— What you are asked to do —
Where a picture appears, skip it and copy everything else in the listing exactly.

— Data —
'''

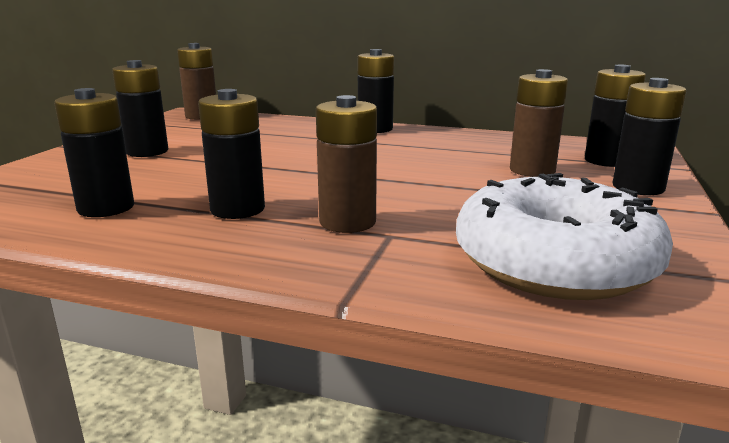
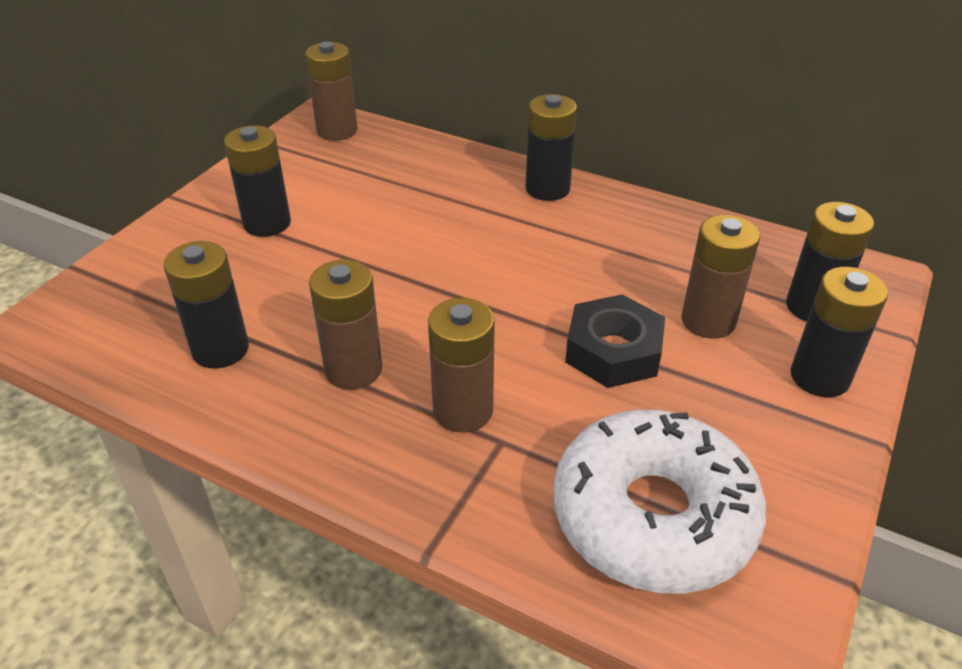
camera: 10 degrees right, 20 degrees up
(237, 209) = (353, 369): black battery -> brown battery
(465, 187) = (613, 351): none -> black nut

'''

— Solution for this task —
camera: 10 degrees right, 20 degrees up
(237, 209) = (353, 369): black battery -> brown battery
(465, 187) = (613, 351): none -> black nut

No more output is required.